== STORED DATA ==

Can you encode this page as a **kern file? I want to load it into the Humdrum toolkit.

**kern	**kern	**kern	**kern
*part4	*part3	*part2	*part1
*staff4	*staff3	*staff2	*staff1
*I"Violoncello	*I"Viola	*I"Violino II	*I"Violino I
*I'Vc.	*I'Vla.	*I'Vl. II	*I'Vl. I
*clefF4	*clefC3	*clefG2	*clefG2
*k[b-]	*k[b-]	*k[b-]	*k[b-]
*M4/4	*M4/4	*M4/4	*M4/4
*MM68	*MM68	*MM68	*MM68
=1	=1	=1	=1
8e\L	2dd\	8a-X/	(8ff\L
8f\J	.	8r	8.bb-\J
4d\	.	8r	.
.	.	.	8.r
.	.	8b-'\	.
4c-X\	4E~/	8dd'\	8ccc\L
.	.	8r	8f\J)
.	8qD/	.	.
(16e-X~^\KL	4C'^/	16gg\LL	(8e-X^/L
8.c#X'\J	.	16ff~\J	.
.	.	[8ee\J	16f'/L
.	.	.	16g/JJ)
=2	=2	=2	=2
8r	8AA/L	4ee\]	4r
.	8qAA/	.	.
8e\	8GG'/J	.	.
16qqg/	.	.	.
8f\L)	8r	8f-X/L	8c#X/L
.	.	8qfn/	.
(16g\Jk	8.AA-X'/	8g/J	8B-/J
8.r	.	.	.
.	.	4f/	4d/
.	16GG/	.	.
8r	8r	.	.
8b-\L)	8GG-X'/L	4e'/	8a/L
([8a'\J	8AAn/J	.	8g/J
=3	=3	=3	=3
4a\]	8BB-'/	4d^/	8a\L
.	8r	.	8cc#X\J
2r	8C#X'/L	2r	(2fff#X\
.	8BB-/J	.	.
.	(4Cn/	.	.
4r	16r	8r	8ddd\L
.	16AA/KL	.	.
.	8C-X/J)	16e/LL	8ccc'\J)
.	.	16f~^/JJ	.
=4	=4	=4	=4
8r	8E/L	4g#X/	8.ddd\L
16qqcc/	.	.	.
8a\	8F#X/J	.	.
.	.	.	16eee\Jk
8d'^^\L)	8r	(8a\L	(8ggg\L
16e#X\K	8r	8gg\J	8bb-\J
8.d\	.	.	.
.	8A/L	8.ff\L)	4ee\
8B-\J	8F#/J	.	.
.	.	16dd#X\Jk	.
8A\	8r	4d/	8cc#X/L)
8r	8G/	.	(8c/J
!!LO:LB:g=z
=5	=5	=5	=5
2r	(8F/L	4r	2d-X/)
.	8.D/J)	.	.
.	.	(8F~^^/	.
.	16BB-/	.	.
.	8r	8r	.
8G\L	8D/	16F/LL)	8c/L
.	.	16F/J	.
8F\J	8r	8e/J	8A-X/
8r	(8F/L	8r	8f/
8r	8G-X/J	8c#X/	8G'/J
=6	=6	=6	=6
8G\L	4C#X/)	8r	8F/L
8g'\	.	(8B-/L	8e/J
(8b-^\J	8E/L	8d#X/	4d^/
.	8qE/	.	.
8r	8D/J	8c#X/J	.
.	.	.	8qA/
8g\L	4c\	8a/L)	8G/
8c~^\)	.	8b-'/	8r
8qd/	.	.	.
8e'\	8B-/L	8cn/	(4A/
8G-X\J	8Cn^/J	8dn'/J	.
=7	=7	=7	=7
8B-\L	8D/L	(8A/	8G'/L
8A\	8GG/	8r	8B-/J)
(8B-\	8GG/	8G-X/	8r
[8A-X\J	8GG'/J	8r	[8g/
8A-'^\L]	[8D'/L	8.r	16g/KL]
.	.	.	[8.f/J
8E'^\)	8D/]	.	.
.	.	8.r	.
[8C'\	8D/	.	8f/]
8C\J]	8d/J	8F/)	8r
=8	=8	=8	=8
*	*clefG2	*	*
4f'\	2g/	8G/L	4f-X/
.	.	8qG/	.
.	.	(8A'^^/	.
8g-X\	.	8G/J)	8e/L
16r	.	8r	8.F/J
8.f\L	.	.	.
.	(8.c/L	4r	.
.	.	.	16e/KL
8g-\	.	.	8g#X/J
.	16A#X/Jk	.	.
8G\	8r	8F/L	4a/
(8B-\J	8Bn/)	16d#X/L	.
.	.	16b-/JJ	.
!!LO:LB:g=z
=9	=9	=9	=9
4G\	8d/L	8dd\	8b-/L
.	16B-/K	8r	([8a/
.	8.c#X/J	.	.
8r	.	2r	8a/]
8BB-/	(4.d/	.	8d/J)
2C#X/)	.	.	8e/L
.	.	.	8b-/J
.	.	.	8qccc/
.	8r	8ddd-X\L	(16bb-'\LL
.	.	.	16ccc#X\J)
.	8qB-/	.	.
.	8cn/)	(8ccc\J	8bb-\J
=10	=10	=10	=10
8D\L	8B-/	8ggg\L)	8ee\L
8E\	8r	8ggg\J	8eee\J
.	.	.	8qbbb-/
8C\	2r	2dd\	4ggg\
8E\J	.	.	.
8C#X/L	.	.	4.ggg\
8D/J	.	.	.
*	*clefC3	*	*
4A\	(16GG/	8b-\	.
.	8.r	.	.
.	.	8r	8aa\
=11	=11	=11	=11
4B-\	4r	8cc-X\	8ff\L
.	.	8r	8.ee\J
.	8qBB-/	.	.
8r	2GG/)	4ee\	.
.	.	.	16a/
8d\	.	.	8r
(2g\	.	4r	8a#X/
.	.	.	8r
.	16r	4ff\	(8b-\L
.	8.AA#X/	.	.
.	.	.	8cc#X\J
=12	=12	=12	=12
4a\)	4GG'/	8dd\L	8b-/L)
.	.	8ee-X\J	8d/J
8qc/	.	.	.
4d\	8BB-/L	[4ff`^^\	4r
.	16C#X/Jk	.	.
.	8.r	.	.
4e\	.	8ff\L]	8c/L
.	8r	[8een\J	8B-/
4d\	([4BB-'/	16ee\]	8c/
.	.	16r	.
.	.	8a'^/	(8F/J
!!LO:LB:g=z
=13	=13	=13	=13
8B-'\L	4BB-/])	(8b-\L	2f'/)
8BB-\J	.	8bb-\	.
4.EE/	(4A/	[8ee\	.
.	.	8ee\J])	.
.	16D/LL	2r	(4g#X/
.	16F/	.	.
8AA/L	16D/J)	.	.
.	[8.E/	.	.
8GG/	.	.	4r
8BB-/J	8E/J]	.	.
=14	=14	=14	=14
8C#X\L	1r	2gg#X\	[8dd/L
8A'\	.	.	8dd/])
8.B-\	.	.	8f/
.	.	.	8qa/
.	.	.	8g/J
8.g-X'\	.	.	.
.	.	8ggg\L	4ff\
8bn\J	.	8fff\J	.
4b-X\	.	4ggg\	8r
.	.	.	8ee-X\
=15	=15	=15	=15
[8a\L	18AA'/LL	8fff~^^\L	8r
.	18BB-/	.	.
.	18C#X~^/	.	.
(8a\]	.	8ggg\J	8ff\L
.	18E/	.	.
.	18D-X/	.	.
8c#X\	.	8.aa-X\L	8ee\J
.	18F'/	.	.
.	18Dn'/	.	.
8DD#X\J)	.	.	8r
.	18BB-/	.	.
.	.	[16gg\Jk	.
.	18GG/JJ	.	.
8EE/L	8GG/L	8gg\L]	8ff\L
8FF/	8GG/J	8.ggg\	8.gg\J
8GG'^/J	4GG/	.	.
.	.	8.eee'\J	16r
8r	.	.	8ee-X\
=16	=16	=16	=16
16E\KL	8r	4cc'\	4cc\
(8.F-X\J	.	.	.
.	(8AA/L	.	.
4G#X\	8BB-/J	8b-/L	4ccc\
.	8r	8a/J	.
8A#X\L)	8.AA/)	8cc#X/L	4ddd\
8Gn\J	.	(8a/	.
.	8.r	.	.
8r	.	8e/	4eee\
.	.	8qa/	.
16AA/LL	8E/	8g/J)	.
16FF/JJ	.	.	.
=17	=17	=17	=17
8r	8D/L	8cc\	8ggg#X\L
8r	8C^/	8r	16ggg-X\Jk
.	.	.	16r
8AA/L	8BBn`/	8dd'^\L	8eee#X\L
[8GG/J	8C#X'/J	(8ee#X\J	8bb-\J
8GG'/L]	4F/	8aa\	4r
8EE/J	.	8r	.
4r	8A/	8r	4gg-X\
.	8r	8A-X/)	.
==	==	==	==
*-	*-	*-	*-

===

JOB ▸ Gather every line in the rows above that contains the string "kern", and copy each one out.

RESPONSE TO THE TASK ▸
Can you encode this page as a **kern file? I want to load it into the Humdrum toolkit.
**kern	**kern	**kern	**kern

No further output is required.